| WORK REQUEST |
Give back every record exactly, with its pictures left out.

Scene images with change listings
________________________
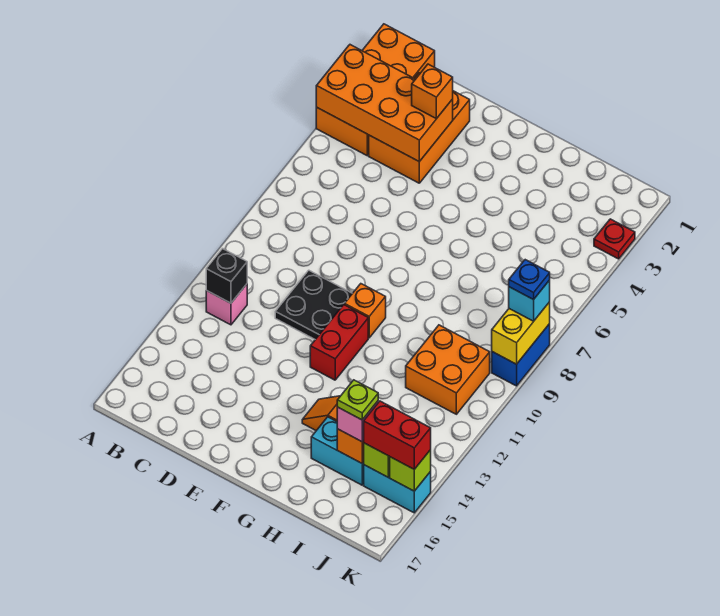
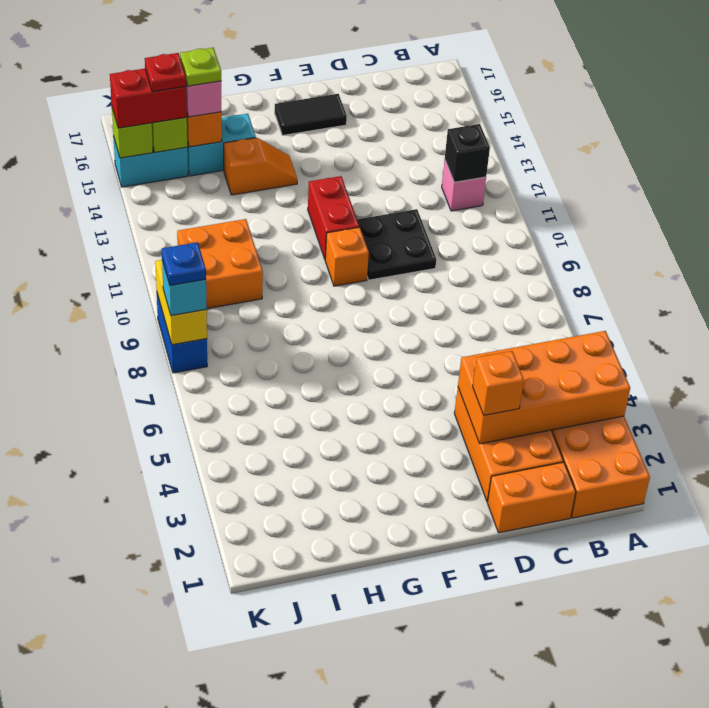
none -> orange brick C1:D1 level 1
none -> black tile E16:F16 level 1
red plate K3 level 1 -> red plate J15 level 4

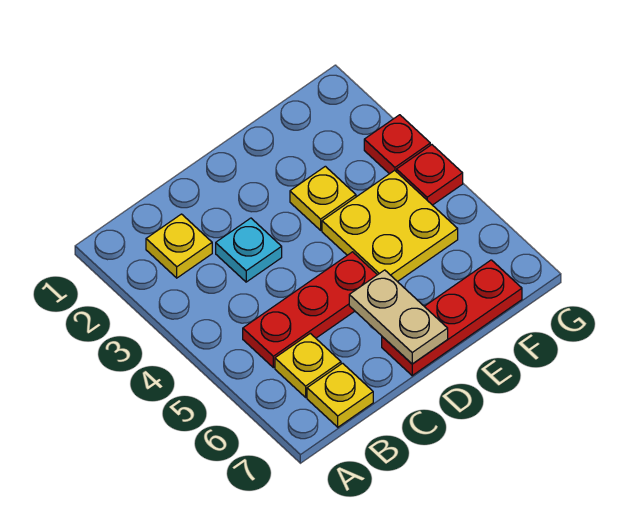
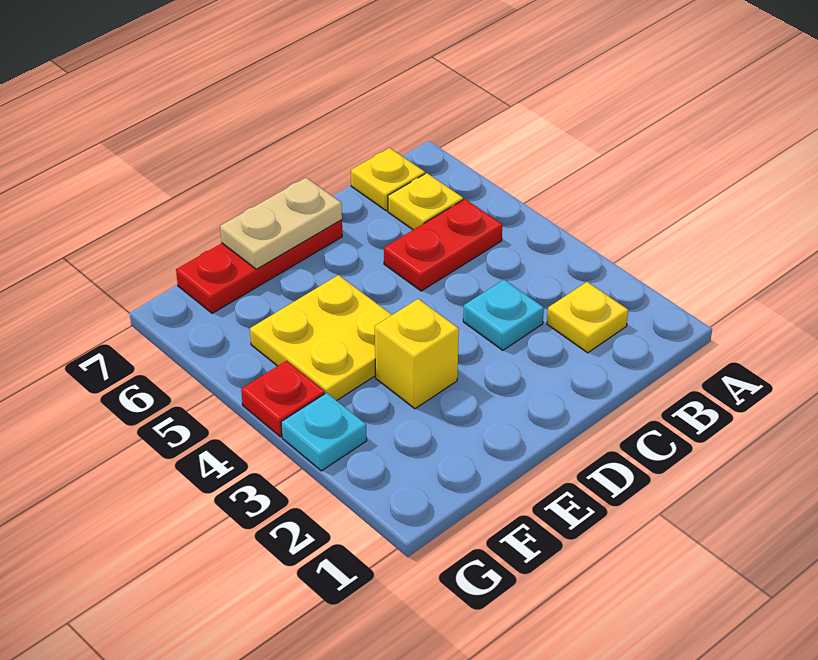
red plate B5:D5 level 1 -> red plate B5:C5 level 1
tan plate D6:D7 level 2 -> tan plate D7:E7 level 2
yellow plate E3 level 1 -> yellow brick E3 level 1
red plate G3 level 1 -> cyan plate G3 level 1

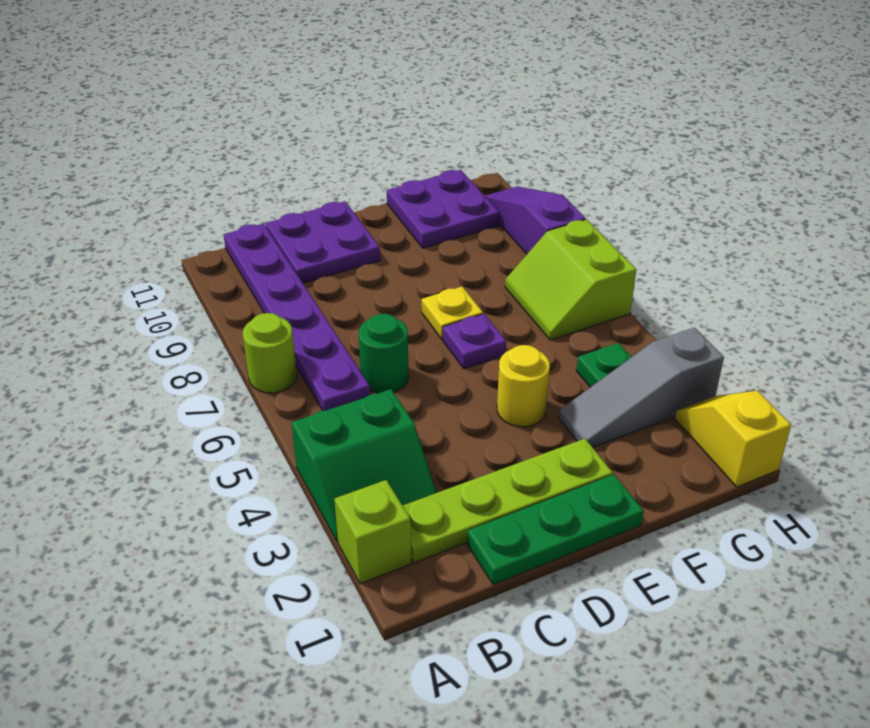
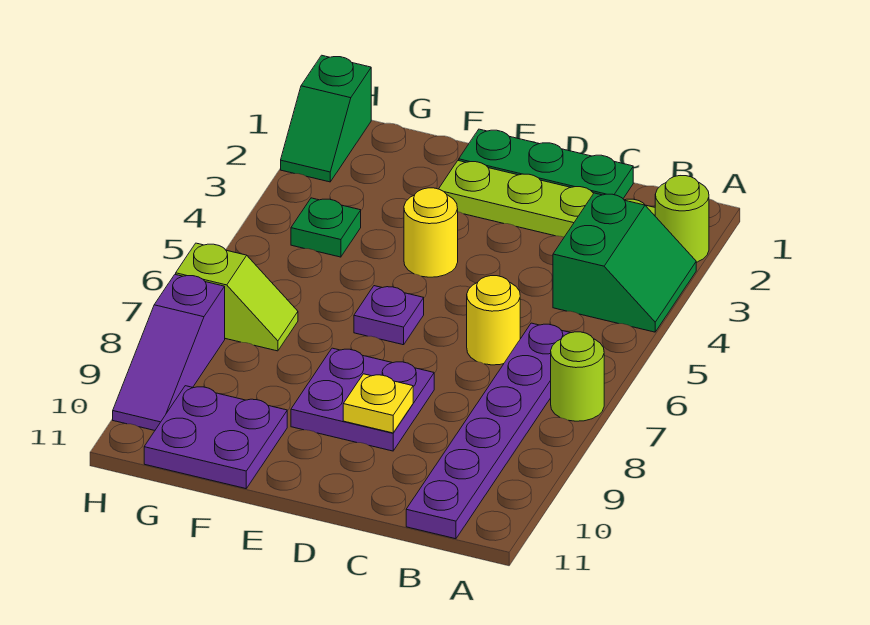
lime brick A2 level 1 -> lime round brick A2 level 1
green slope A3:B4 level 1 top 4 -> green slope A3:B4 level 1 top B
green round brick C6 level 1 -> yellow round brick C6 level 1
purple plate C10:D11 level 1 -> purple plate D8:E9 level 1
yellow plate E7 level 1 -> yellow plate D9 level 2
grey slope F3:H3 level 1 top H -> none
lime slope G6:H7 level 1 top H -> lime slope G7:H7 level 1 top H
yellow slope H1:H2 level 1 top 1 -> green slope H1:H2 level 1 top 1

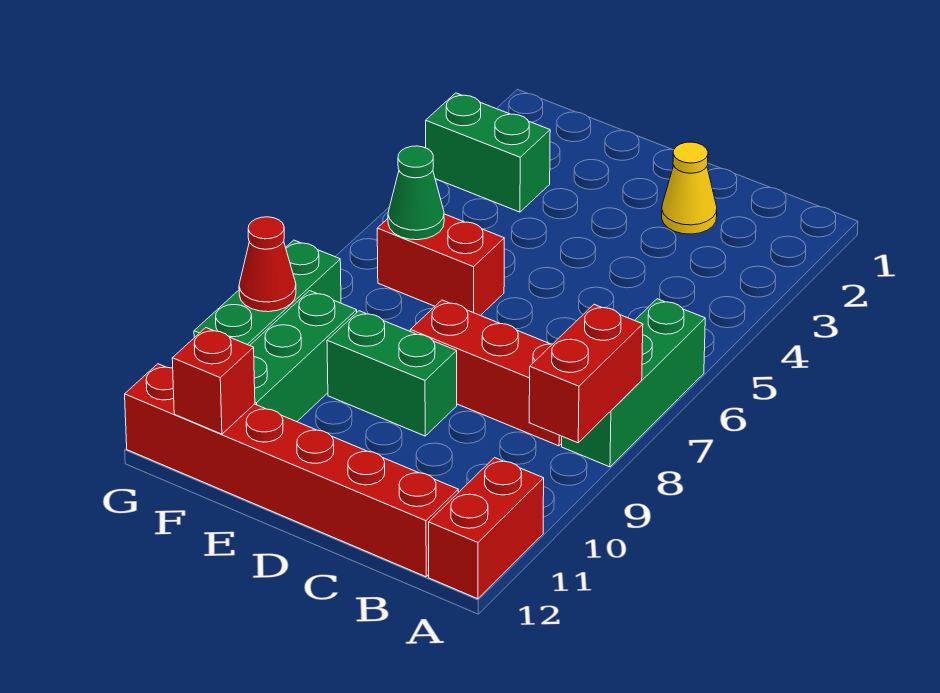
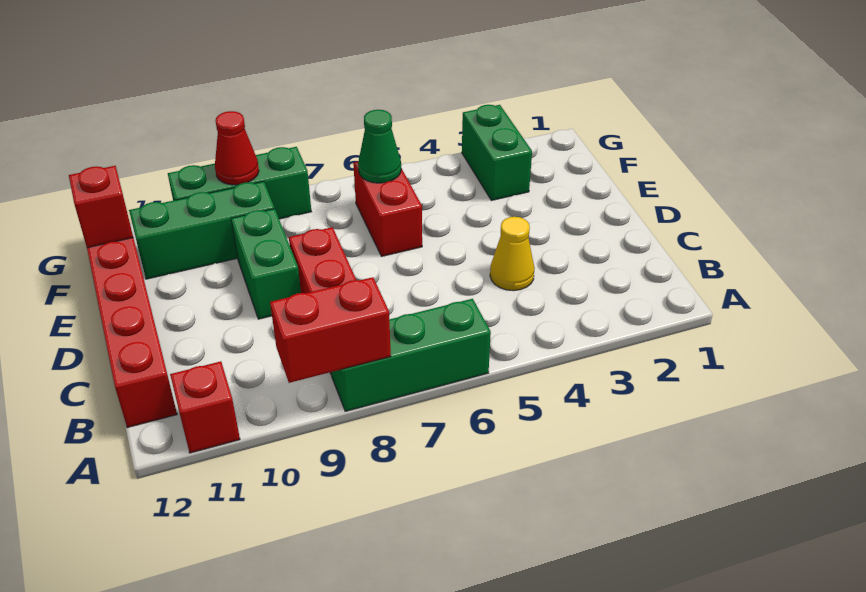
red brick A11:A12 level 1 -> red brick A11 level 1
yellow cone C2 level 1 -> yellow cone C4 level 1

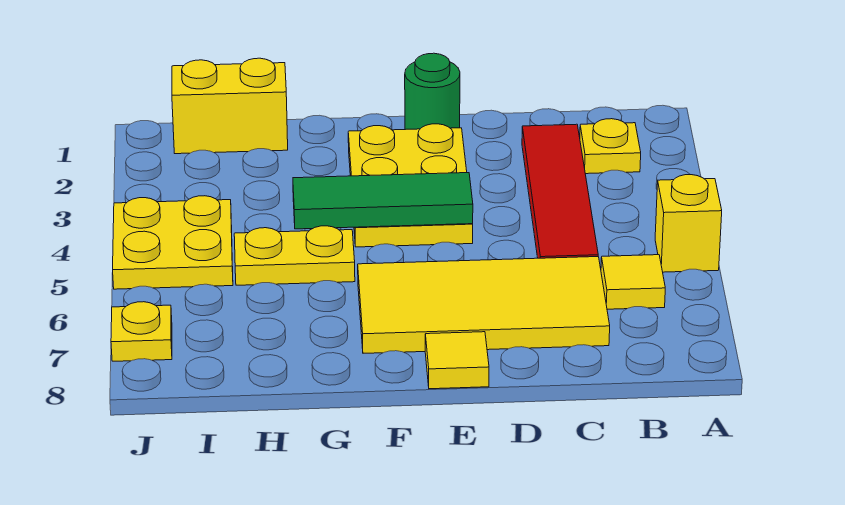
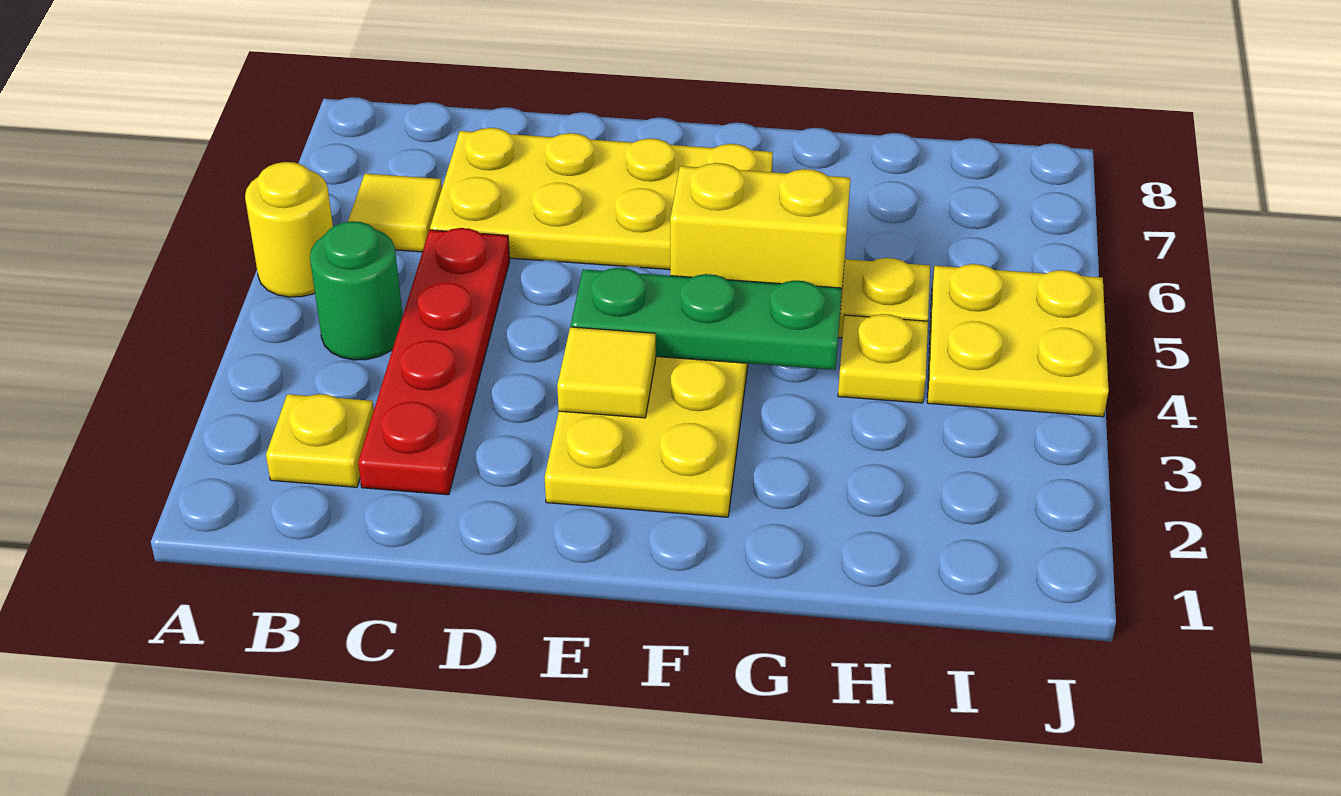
yellow brick A5 level 1 -> yellow round brick A5 level 1
red tile C2:C5 level 1 -> red plate C2:C5 level 1
yellow tile C6:F7 level 1 -> yellow plate C6:F7 level 1
green round brick E1 level 1 -> green round brick B4 level 1
green tile E4:G4 level 2 -> green plate E4:G4 level 2
yellow tile E8 level 1 -> yellow tile E3 level 2
yellow brick H1:I1 level 1 -> yellow brick F5:G5 level 2
yellow plate J7 level 1 -> yellow plate H4 level 1

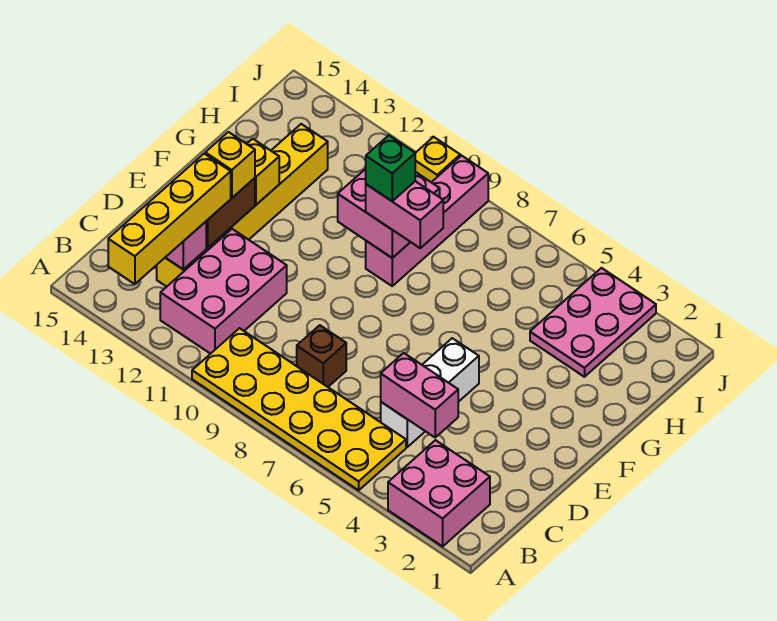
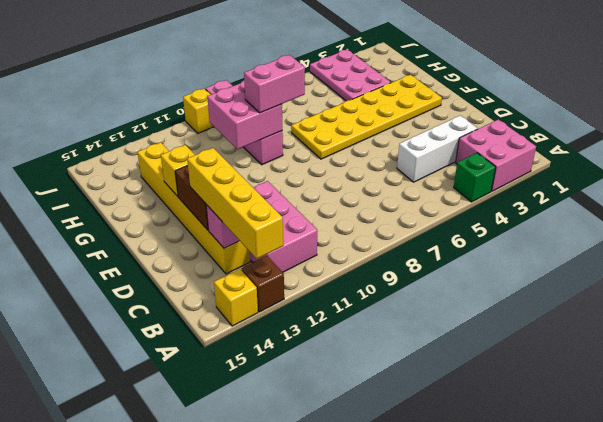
yellow plate A5:B10 level 1 -> yellow plate F2:G7 level 1
pink brick C4:C5 level 2 -> none
white brick C5:E5 level 1 -> white brick C3:C5 level 1
brown brick C8 level 1 -> brown brick A13 level 1
yellow brick E13 level 3 -> yellow brick A14 level 1
green brick G9 level 4 -> green brick A4 level 1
________________________
| RESPONSE BOX |
none -> orange brick C1:D1 level 1
none -> black tile E16:F16 level 1
red plate K3 level 1 -> red plate J15 level 4

red plate B5:D5 level 1 -> red plate B5:C5 level 1
tan plate D6:D7 level 2 -> tan plate D7:E7 level 2
yellow plate E3 level 1 -> yellow brick E3 level 1
red plate G3 level 1 -> cyan plate G3 level 1

lime brick A2 level 1 -> lime round brick A2 level 1
green slope A3:B4 level 1 top 4 -> green slope A3:B4 level 1 top B
green round brick C6 level 1 -> yellow round brick C6 level 1
purple plate C10:D11 level 1 -> purple plate D8:E9 level 1
yellow plate E7 level 1 -> yellow plate D9 level 2
grey slope F3:H3 level 1 top H -> none
lime slope G6:H7 level 1 top H -> lime slope G7:H7 level 1 top H
yellow slope H1:H2 level 1 top 1 -> green slope H1:H2 level 1 top 1

red brick A11:A12 level 1 -> red brick A11 level 1
yellow cone C2 level 1 -> yellow cone C4 level 1

yellow brick A5 level 1 -> yellow round brick A5 level 1
red tile C2:C5 level 1 -> red plate C2:C5 level 1
yellow tile C6:F7 level 1 -> yellow plate C6:F7 level 1
green round brick E1 level 1 -> green round brick B4 level 1
green tile E4:G4 level 2 -> green plate E4:G4 level 2
yellow tile E8 level 1 -> yellow tile E3 level 2
yellow brick H1:I1 level 1 -> yellow brick F5:G5 level 2
yellow plate J7 level 1 -> yellow plate H4 level 1

yellow plate A5:B10 level 1 -> yellow plate F2:G7 level 1
pink brick C4:C5 level 2 -> none
white brick C5:E5 level 1 -> white brick C3:C5 level 1
brown brick C8 level 1 -> brown brick A13 level 1
yellow brick E13 level 3 -> yellow brick A14 level 1
green brick G9 level 4 -> green brick A4 level 1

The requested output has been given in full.